# ABOUT THIS TASK:
For each record below, retype the text exactly and omit any image.

# DATA TO USE:
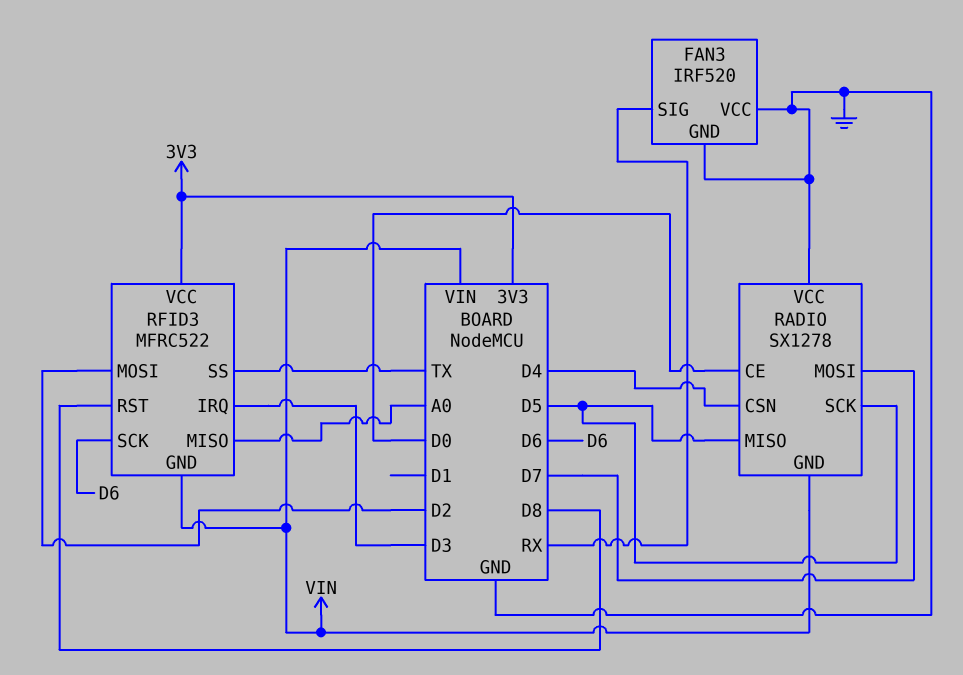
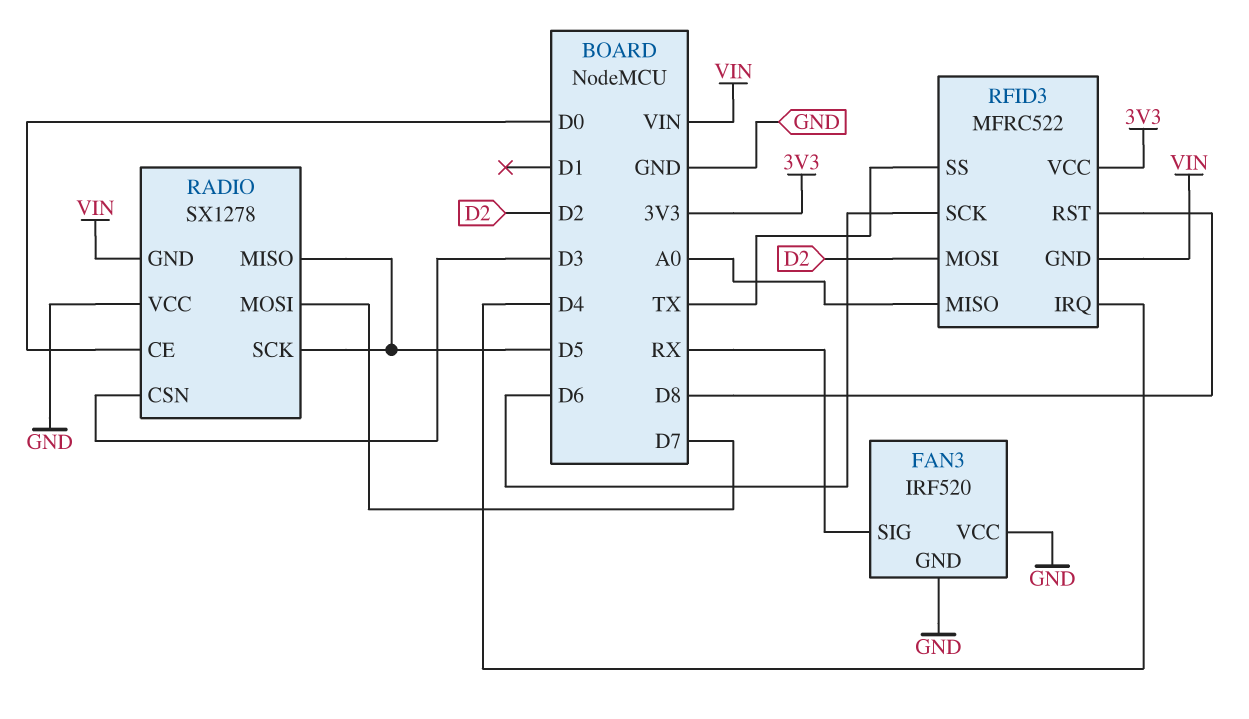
RADIO pin CSN: D4 -> D3
RFID3 pin IRQ: D3 -> D4

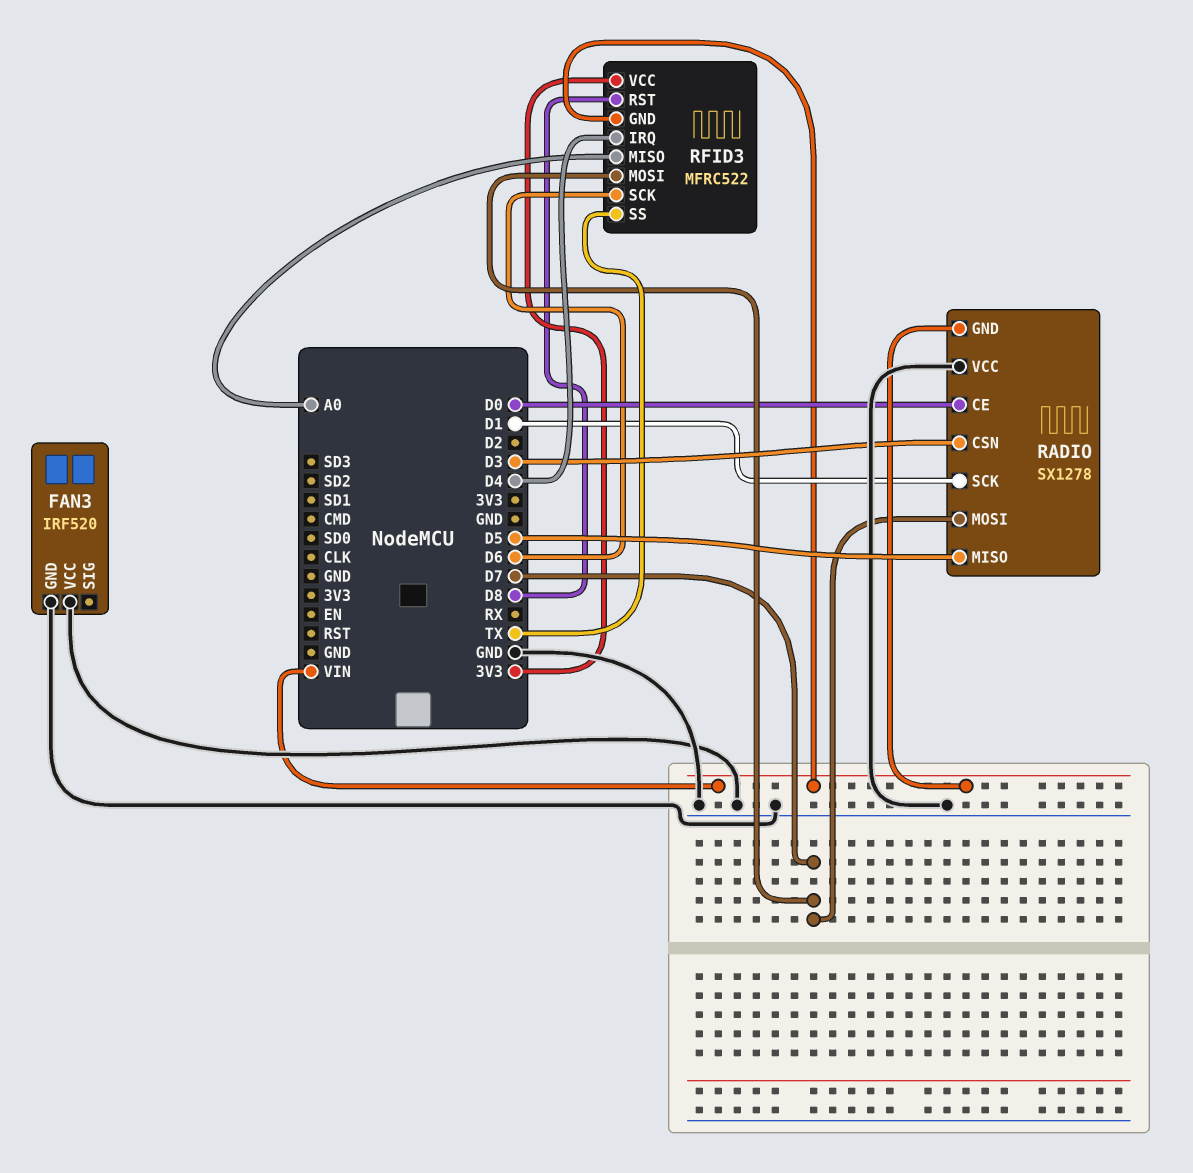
FAN3 pin SIG: RX -> none
RADIO pin SCK: D5 -> D1
RFID3 pin MOSI: D2 -> D7

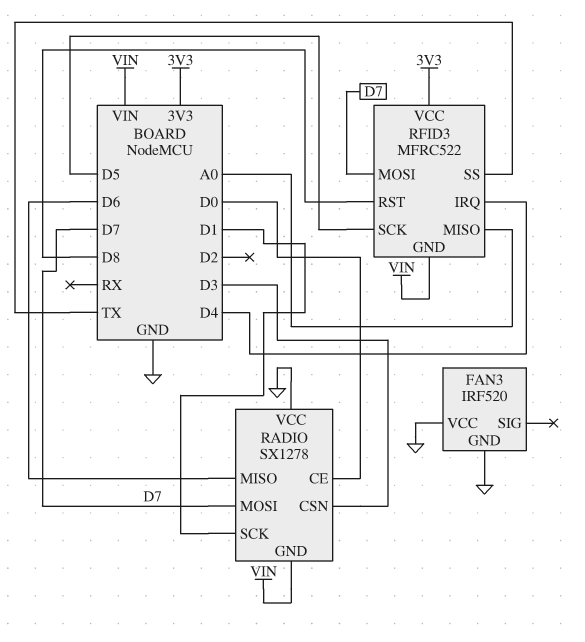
RADIO pin MISO: D5 -> D6
RFID3 pin SCK: D6 -> D5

# PROBLEM SOLUTION:
RADIO pin CSN: D4 -> D3
RFID3 pin IRQ: D3 -> D4

FAN3 pin SIG: RX -> none
RADIO pin SCK: D5 -> D1
RFID3 pin MOSI: D2 -> D7

RADIO pin MISO: D5 -> D6
RFID3 pin SCK: D6 -> D5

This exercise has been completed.